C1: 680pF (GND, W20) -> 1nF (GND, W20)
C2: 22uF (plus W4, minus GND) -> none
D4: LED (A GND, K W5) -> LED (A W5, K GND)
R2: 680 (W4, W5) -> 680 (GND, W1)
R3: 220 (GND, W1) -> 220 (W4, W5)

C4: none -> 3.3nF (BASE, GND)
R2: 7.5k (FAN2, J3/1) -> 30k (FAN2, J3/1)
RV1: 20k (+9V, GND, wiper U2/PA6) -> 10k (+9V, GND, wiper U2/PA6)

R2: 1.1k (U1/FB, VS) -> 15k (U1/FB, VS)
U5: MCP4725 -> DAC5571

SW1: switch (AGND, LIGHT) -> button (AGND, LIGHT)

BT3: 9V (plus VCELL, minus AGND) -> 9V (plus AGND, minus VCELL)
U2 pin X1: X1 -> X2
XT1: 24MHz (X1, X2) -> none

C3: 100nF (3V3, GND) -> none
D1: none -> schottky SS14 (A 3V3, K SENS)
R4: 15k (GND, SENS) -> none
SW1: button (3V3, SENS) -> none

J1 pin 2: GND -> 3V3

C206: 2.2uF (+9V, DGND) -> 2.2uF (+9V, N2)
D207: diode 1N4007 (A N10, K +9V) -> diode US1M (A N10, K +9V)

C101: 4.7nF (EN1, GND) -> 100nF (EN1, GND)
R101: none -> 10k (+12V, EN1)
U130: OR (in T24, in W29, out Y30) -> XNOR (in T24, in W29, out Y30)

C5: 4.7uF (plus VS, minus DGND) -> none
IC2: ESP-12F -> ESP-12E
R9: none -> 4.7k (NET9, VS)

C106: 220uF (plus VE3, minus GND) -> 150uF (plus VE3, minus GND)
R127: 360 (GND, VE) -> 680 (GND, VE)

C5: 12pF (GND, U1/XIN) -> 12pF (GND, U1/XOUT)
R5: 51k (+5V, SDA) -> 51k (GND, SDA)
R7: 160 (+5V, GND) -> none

+ + + + +

Work request: Your task is to restate, word for word, the lines from the beginning of the records to the line with "C4: none -> 3.3nF (BASE, GND)", inclusive.

Response to this task:
C1: 680pF (GND, W20) -> 1nF (GND, W20)
C2: 22uF (plus W4, minus GND) -> none
D4: LED (A GND, K W5) -> LED (A W5, K GND)
R2: 680 (W4, W5) -> 680 (GND, W1)
R3: 220 (GND, W1) -> 220 (W4, W5)

C4: none -> 3.3nF (BASE, GND)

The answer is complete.